= Beginning of Section =

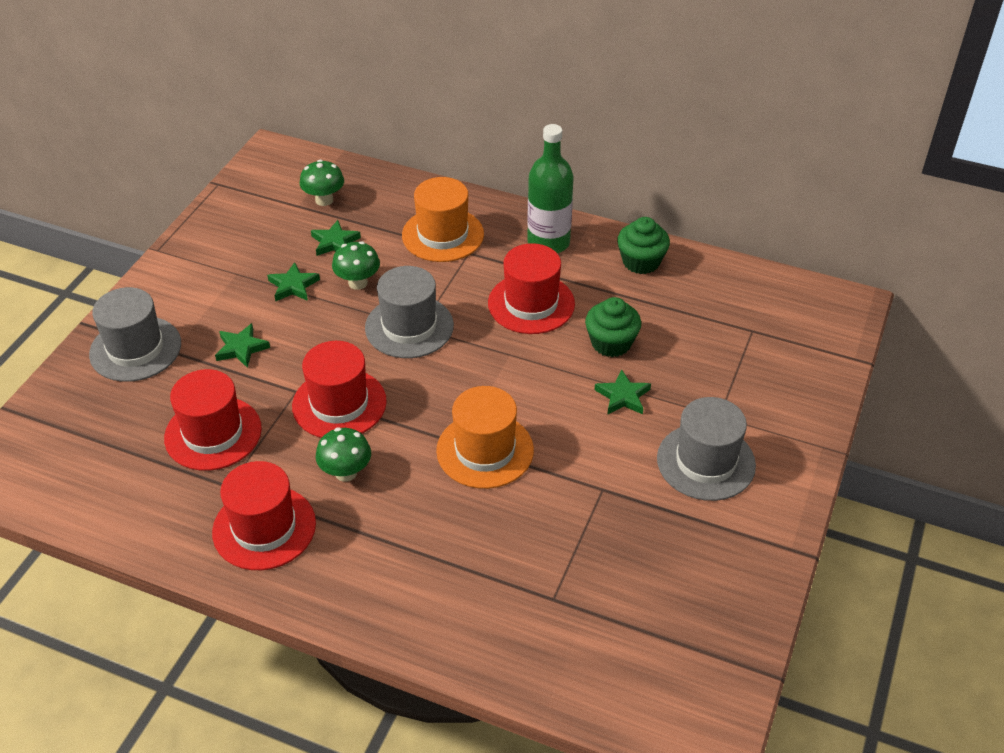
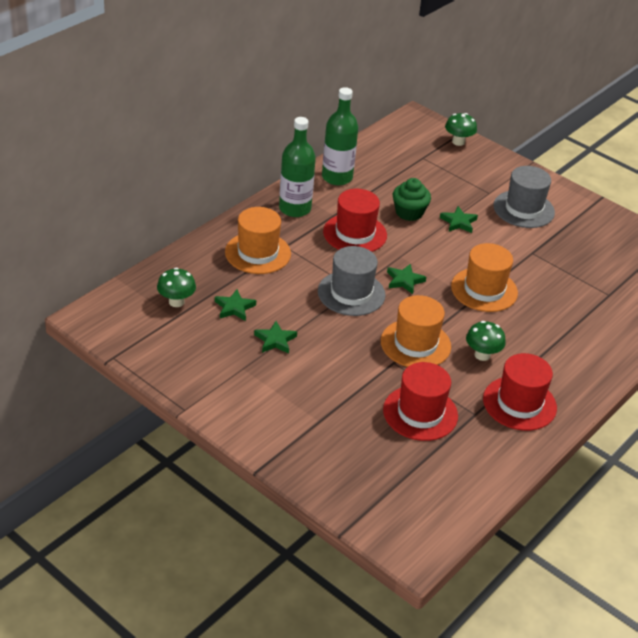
camera: 75 degrees left, 5 degrees down
grey hat [89,287,181,382] -> none
green star [215,323,270,368] -> green star moved to [387,264,426,294]
red hat [292,341,387,438] -> orange hat [381,295,451,367]
green mushroom [332,241,380,290] -> green mushroom moved to [445,113,477,146]
green cupcake [617,217,670,274] -> green bottle [322,87,358,185]

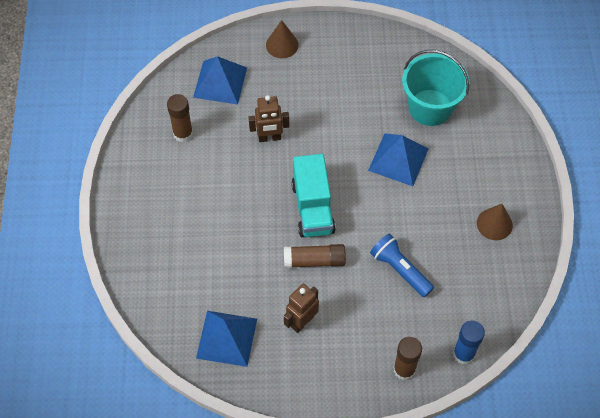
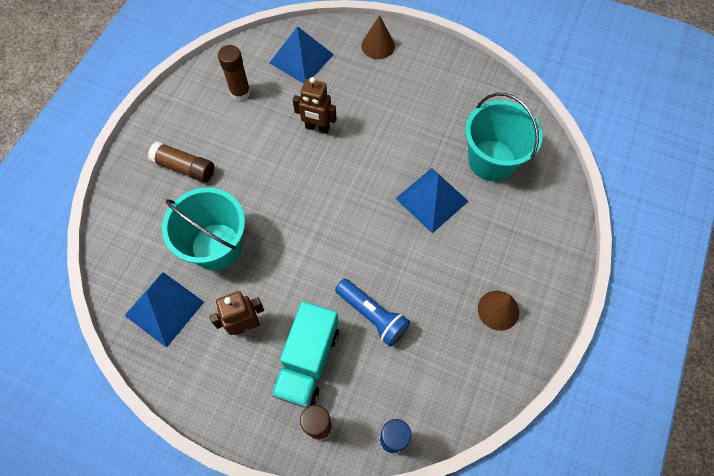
camera: 25 degrees right, 5 degrees up
brown glue stick [284,244,346,268] -> brown glue stick moved to [148,141,214,182]
turquoise truck [291,154,336,237] -> turquoise truck moved to [271,301,339,408]
blue flashlight [370,233,434,297] -> blue flashlight turned 150 degrees clockwise [335,279,410,347]
none -> turquoise bucket [162,188,245,270]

= End of Section =

Work item: Please return only the lines from the one holding "green cupcake [617,217,670,274]" through the end of the data, both ends included; do not copy any pictures.

Answer to the exercise:
green cupcake [617,217,670,274] -> green bottle [322,87,358,185]

camera: 25 degrees right, 5 degrees up
brown glue stick [284,244,346,268] -> brown glue stick moved to [148,141,214,182]
turquoise truck [291,154,336,237] -> turquoise truck moved to [271,301,339,408]
blue flashlight [370,233,434,297] -> blue flashlight turned 150 degrees clockwise [335,279,410,347]
none -> turquoise bucket [162,188,245,270]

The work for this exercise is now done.